--- START ---

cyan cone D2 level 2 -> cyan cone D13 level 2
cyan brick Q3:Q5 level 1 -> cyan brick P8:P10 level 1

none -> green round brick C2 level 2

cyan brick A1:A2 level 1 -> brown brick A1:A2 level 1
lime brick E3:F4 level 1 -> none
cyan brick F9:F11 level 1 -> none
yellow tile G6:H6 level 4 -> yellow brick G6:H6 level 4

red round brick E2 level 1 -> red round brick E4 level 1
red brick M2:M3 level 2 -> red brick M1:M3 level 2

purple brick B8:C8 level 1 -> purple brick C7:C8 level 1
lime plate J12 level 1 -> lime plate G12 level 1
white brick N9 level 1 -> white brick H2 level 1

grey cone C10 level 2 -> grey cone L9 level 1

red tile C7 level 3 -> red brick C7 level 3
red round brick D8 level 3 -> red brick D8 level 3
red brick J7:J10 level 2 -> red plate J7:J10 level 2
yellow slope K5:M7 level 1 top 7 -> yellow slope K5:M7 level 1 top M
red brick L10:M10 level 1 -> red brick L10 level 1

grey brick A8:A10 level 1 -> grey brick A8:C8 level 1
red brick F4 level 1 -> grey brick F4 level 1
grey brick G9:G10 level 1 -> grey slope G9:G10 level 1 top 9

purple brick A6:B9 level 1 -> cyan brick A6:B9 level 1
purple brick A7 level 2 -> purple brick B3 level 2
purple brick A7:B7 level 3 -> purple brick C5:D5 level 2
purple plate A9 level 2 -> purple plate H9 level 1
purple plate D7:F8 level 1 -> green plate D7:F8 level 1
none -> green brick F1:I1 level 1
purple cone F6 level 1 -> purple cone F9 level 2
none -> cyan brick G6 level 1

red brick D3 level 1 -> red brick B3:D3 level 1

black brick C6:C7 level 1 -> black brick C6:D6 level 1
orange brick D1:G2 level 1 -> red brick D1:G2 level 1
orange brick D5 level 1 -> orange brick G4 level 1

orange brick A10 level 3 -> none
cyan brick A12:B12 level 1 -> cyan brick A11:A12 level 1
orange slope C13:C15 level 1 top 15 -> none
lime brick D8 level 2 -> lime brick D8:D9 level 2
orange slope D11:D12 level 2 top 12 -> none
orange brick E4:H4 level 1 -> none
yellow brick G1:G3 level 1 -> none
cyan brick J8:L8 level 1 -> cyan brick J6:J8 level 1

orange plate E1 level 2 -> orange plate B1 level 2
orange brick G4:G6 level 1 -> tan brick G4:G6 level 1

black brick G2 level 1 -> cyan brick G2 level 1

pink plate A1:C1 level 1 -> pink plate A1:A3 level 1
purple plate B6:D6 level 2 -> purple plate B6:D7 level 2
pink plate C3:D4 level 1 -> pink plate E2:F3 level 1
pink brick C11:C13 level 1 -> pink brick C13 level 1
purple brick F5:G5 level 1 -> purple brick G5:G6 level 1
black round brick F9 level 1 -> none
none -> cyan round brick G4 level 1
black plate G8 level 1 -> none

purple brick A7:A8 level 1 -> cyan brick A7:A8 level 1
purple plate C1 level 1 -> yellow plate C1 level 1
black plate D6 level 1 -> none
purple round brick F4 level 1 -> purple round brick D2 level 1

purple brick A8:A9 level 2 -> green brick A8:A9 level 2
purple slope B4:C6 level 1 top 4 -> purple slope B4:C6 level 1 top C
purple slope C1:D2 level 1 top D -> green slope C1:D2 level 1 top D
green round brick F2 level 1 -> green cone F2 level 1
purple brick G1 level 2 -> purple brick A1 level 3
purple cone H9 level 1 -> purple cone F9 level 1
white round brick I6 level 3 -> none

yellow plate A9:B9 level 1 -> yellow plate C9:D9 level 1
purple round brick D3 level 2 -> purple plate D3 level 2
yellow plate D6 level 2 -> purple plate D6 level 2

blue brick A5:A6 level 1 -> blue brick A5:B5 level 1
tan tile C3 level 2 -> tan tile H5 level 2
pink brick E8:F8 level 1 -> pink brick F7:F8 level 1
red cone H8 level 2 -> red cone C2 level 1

--- END ---

■ REQUIREMENT ■
Scan the listing above and identify each line holding the string "slope"; copy every such line.

■ REPLY TO THE EXERCISE ■
yellow slope K5:M7 level 1 top 7 -> yellow slope K5:M7 level 1 top M
grey brick G9:G10 level 1 -> grey slope G9:G10 level 1 top 9
orange slope C13:C15 level 1 top 15 -> none
orange slope D11:D12 level 2 top 12 -> none
purple slope B4:C6 level 1 top 4 -> purple slope B4:C6 level 1 top C
purple slope C1:D2 level 1 top D -> green slope C1:D2 level 1 top D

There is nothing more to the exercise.